*Task*.
From the first line of the data through the line containing "R203: 2.2k (W10, W11) -> 7.5k (W10, W11)", return each line exactly.

==== Provided records ====

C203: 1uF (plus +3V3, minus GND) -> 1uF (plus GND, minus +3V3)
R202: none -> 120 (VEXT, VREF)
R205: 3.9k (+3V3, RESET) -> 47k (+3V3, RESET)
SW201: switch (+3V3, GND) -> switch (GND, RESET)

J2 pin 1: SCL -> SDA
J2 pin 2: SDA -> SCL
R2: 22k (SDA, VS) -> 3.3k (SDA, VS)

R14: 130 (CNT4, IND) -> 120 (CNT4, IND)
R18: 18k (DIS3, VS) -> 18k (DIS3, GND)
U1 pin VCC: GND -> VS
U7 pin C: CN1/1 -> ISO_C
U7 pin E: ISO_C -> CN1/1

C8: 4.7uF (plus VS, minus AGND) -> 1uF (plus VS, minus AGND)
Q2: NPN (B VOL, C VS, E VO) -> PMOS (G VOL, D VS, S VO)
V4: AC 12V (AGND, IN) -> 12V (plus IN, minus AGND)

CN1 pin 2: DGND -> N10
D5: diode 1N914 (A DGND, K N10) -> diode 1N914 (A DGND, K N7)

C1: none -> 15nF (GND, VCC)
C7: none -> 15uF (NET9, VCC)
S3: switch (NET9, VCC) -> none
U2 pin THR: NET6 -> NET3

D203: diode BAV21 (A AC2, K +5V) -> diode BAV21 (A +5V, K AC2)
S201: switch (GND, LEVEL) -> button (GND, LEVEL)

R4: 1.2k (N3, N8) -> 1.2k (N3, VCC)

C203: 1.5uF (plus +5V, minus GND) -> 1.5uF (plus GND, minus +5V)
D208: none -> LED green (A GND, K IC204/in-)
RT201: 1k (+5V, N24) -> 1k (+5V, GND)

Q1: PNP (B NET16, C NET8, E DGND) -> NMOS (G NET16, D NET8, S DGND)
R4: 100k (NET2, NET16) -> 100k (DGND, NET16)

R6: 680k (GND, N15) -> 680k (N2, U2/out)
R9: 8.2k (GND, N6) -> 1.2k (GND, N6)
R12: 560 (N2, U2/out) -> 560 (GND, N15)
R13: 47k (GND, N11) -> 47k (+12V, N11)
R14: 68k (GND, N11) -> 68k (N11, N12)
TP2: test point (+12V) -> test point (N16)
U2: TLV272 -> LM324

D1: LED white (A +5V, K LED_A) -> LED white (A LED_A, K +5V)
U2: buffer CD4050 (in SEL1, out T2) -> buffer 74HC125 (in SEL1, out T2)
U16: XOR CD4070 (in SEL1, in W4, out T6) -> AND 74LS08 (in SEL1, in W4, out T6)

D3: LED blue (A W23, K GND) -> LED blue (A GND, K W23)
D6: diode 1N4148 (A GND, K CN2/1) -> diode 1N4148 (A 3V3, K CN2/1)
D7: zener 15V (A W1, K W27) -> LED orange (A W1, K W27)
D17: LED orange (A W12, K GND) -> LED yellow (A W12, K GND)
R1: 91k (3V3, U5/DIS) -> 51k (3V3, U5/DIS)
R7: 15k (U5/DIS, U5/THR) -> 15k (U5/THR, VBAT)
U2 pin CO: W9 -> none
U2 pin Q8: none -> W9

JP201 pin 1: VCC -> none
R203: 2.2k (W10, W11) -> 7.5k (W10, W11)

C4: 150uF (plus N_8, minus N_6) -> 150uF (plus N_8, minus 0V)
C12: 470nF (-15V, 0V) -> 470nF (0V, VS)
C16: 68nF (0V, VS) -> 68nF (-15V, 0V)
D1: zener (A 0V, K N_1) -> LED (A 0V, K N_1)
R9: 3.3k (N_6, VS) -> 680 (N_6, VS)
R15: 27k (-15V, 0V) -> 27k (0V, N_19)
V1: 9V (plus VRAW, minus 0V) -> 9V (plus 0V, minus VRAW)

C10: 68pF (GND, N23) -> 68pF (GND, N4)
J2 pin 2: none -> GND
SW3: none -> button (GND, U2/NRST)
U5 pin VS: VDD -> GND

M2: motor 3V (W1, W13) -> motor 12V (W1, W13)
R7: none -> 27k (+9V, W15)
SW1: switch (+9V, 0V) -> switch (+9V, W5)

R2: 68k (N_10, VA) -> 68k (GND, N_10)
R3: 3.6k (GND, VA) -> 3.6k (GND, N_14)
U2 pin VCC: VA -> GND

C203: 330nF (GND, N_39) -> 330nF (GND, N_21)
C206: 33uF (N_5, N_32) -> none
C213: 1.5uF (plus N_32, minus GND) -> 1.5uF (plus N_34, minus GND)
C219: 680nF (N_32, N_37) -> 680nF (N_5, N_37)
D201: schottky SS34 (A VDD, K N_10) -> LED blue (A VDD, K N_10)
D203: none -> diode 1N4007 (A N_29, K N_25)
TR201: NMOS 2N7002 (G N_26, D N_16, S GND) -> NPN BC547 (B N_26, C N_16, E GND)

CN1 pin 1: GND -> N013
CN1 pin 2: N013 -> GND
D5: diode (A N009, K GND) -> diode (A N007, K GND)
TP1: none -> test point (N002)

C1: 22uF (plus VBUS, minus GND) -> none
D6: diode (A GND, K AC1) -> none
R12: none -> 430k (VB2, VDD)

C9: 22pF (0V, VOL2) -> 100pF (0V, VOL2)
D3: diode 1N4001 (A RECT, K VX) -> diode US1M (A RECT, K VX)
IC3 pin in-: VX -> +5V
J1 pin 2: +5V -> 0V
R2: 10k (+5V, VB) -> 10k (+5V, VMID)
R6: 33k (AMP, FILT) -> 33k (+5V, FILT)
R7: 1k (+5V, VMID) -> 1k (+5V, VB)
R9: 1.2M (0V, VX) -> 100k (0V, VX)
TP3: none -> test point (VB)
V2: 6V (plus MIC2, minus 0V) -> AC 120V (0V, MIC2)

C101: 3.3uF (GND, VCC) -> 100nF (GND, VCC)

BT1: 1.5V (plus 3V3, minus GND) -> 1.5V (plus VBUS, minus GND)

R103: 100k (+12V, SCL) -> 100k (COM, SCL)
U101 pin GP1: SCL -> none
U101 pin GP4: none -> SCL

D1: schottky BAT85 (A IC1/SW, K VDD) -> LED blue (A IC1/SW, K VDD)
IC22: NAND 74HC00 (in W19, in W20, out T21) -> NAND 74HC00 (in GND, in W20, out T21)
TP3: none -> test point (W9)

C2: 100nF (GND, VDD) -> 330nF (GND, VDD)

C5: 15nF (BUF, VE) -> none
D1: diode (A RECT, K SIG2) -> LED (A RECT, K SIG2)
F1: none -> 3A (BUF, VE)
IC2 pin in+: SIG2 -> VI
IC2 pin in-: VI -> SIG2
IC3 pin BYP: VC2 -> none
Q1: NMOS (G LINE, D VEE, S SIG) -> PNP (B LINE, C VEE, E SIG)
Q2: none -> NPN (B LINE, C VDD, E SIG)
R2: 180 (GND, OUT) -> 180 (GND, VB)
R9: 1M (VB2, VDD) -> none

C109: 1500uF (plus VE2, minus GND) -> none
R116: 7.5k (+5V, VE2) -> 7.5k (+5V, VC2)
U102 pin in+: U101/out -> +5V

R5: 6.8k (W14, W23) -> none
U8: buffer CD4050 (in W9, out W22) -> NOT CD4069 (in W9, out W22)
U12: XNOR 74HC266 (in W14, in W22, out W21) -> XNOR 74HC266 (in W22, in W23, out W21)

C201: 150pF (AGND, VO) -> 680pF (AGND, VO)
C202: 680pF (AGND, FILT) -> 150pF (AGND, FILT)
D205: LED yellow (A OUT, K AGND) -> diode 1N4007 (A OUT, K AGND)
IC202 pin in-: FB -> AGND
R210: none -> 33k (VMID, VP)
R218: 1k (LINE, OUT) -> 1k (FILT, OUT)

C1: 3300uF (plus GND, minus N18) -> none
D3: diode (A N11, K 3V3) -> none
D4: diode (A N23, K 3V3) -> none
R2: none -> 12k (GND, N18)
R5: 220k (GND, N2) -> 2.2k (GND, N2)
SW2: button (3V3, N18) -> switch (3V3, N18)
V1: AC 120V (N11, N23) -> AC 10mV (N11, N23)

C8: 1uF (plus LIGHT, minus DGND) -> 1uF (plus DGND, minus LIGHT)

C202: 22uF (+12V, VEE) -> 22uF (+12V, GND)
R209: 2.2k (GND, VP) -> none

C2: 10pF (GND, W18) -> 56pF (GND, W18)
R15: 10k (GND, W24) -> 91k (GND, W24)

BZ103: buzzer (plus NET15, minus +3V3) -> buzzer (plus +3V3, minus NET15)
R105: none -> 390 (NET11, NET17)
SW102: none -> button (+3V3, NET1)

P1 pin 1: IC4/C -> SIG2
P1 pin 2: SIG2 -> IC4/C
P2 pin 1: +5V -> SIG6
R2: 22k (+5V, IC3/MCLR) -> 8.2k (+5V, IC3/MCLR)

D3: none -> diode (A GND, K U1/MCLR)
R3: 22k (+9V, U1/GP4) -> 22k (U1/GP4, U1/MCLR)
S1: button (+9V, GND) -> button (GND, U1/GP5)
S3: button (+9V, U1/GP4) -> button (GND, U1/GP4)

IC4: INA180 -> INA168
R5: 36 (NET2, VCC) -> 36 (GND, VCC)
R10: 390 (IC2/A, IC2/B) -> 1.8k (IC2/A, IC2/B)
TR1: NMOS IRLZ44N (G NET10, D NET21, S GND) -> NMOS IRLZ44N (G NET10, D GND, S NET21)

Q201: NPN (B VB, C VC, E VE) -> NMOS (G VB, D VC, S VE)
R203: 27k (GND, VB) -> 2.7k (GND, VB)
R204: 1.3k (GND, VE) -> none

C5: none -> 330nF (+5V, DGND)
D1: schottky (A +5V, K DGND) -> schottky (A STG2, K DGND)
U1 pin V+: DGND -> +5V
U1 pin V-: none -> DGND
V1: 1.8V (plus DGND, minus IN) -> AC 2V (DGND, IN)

====

*Result of this exercise*.
C203: 1uF (plus +3V3, minus GND) -> 1uF (plus GND, minus +3V3)
R202: none -> 120 (VEXT, VREF)
R205: 3.9k (+3V3, RESET) -> 47k (+3V3, RESET)
SW201: switch (+3V3, GND) -> switch (GND, RESET)

J2 pin 1: SCL -> SDA
J2 pin 2: SDA -> SCL
R2: 22k (SDA, VS) -> 3.3k (SDA, VS)

R14: 130 (CNT4, IND) -> 120 (CNT4, IND)
R18: 18k (DIS3, VS) -> 18k (DIS3, GND)
U1 pin VCC: GND -> VS
U7 pin C: CN1/1 -> ISO_C
U7 pin E: ISO_C -> CN1/1

C8: 4.7uF (plus VS, minus AGND) -> 1uF (plus VS, minus AGND)
Q2: NPN (B VOL, C VS, E VO) -> PMOS (G VOL, D VS, S VO)
V4: AC 12V (AGND, IN) -> 12V (plus IN, minus AGND)

CN1 pin 2: DGND -> N10
D5: diode 1N914 (A DGND, K N10) -> diode 1N914 (A DGND, K N7)

C1: none -> 15nF (GND, VCC)
C7: none -> 15uF (NET9, VCC)
S3: switch (NET9, VCC) -> none
U2 pin THR: NET6 -> NET3

D203: diode BAV21 (A AC2, K +5V) -> diode BAV21 (A +5V, K AC2)
S201: switch (GND, LEVEL) -> button (GND, LEVEL)

R4: 1.2k (N3, N8) -> 1.2k (N3, VCC)

C203: 1.5uF (plus +5V, minus GND) -> 1.5uF (plus GND, minus +5V)
D208: none -> LED green (A GND, K IC204/in-)
RT201: 1k (+5V, N24) -> 1k (+5V, GND)

Q1: PNP (B NET16, C NET8, E DGND) -> NMOS (G NET16, D NET8, S DGND)
R4: 100k (NET2, NET16) -> 100k (DGND, NET16)

R6: 680k (GND, N15) -> 680k (N2, U2/out)
R9: 8.2k (GND, N6) -> 1.2k (GND, N6)
R12: 560 (N2, U2/out) -> 560 (GND, N15)
R13: 47k (GND, N11) -> 47k (+12V, N11)
R14: 68k (GND, N11) -> 68k (N11, N12)
TP2: test point (+12V) -> test point (N16)
U2: TLV272 -> LM324

D1: LED white (A +5V, K LED_A) -> LED white (A LED_A, K +5V)
U2: buffer CD4050 (in SEL1, out T2) -> buffer 74HC125 (in SEL1, out T2)
U16: XOR CD4070 (in SEL1, in W4, out T6) -> AND 74LS08 (in SEL1, in W4, out T6)

D3: LED blue (A W23, K GND) -> LED blue (A GND, K W23)
D6: diode 1N4148 (A GND, K CN2/1) -> diode 1N4148 (A 3V3, K CN2/1)
D7: zener 15V (A W1, K W27) -> LED orange (A W1, K W27)
D17: LED orange (A W12, K GND) -> LED yellow (A W12, K GND)
R1: 91k (3V3, U5/DIS) -> 51k (3V3, U5/DIS)
R7: 15k (U5/DIS, U5/THR) -> 15k (U5/THR, VBAT)
U2 pin CO: W9 -> none
U2 pin Q8: none -> W9

JP201 pin 1: VCC -> none
R203: 2.2k (W10, W11) -> 7.5k (W10, W11)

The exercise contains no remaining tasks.